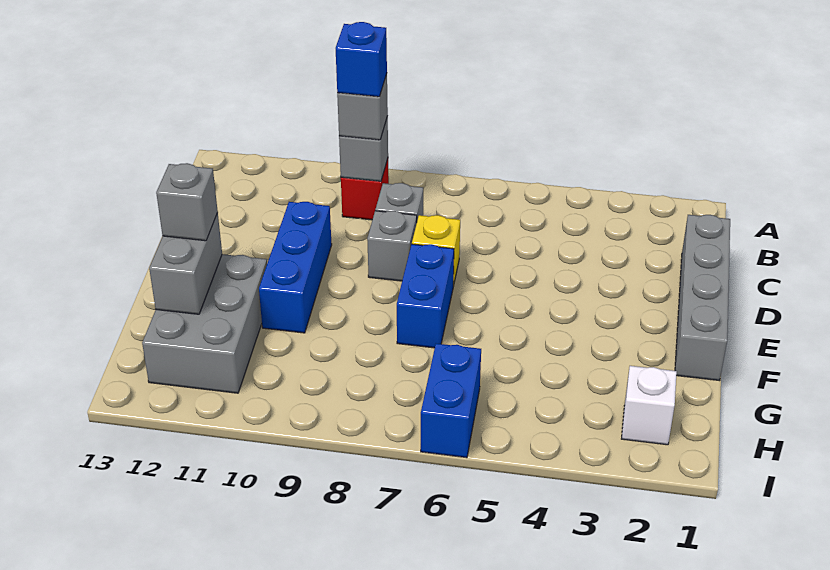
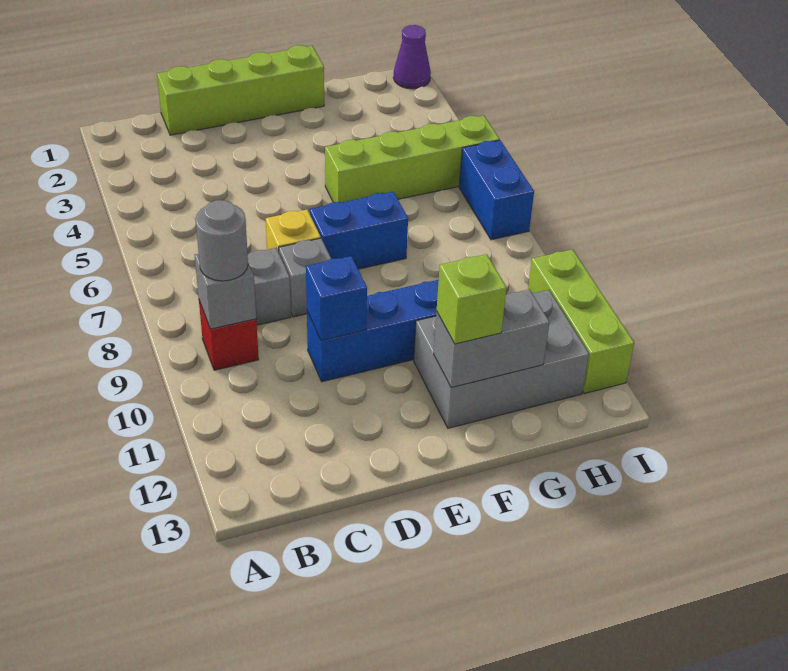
grey brick B9 level 3 -> grey round brick B9 level 3
blue brick B9 level 4 -> blue brick D10 level 2
grey brick C1:F1 level 1 -> lime brick C1:F1 level 1
none -> lime brick F5:I5 level 1
grey brick F12 level 3 -> lime brick F12 level 3
white brick H2 level 1 -> none
blue brick H6:I6 level 1 -> blue brick I6:I7 level 1
none -> purple cone I1 level 1
none -> lime brick I10:I12 level 1

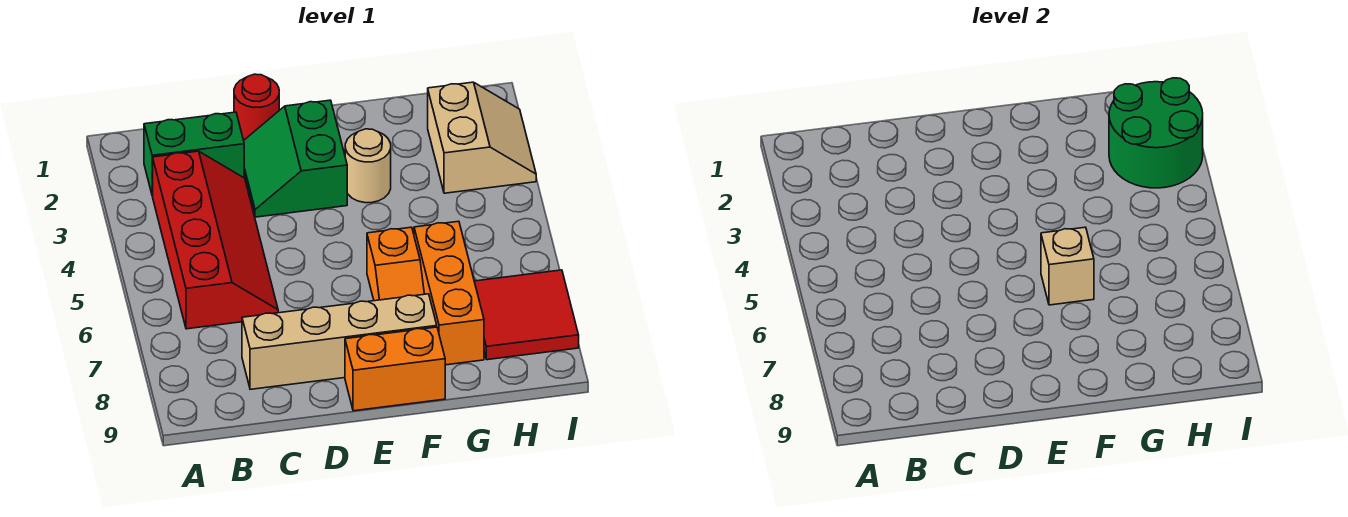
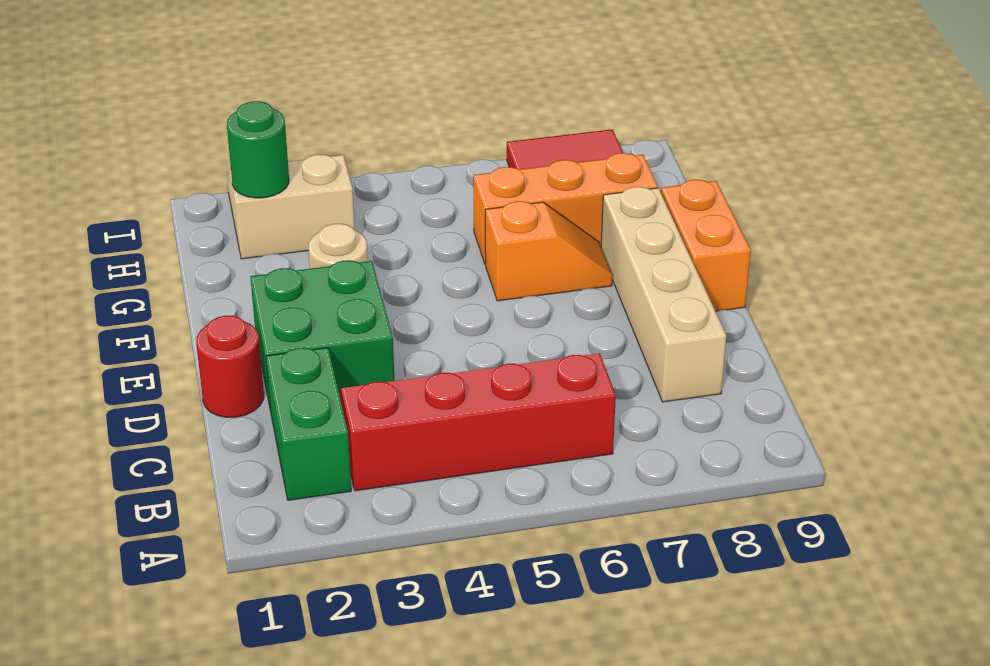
green slope D2:E3 level 1 top E -> green brick D2:E3 level 1
tan brick F6 level 2 -> none
green round brick H2:I3 level 2 -> green round brick H2 level 2

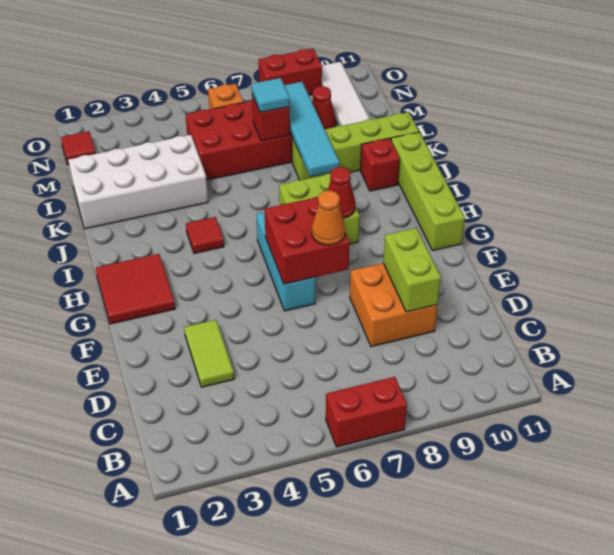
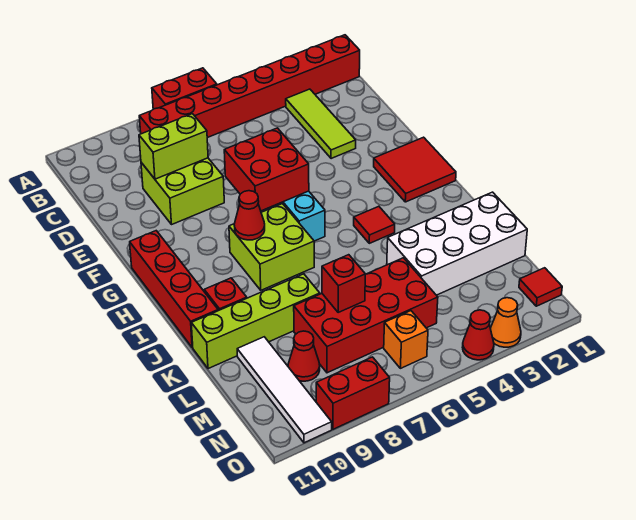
none -> red brick B1:B8 level 1
lime tile D3:E3 level 1 -> lime tile C3:E3 level 1
orange brick D8:E9 level 1 -> lime brick D8:E9 level 1
lime brick D9:E9 level 2 -> lime brick D8:D9 level 2
orange cone F7 level 3 -> orange cone O3 level 1
lime brick G11:J11 level 1 -> red brick G11:J11 level 1
cyan tile J8:M8 level 2 -> none
cyan tile L7 level 3 -> none
none -> red cone O4 level 1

+---+

## Exercise directions
The records above must be repeated exactly, minus their pictures.

## Output
grey brick B9 level 3 -> grey round brick B9 level 3
blue brick B9 level 4 -> blue brick D10 level 2
grey brick C1:F1 level 1 -> lime brick C1:F1 level 1
none -> lime brick F5:I5 level 1
grey brick F12 level 3 -> lime brick F12 level 3
white brick H2 level 1 -> none
blue brick H6:I6 level 1 -> blue brick I6:I7 level 1
none -> purple cone I1 level 1
none -> lime brick I10:I12 level 1

green slope D2:E3 level 1 top E -> green brick D2:E3 level 1
tan brick F6 level 2 -> none
green round brick H2:I3 level 2 -> green round brick H2 level 2

none -> red brick B1:B8 level 1
lime tile D3:E3 level 1 -> lime tile C3:E3 level 1
orange brick D8:E9 level 1 -> lime brick D8:E9 level 1
lime brick D9:E9 level 2 -> lime brick D8:D9 level 2
orange cone F7 level 3 -> orange cone O3 level 1
lime brick G11:J11 level 1 -> red brick G11:J11 level 1
cyan tile J8:M8 level 2 -> none
cyan tile L7 level 3 -> none
none -> red cone O4 level 1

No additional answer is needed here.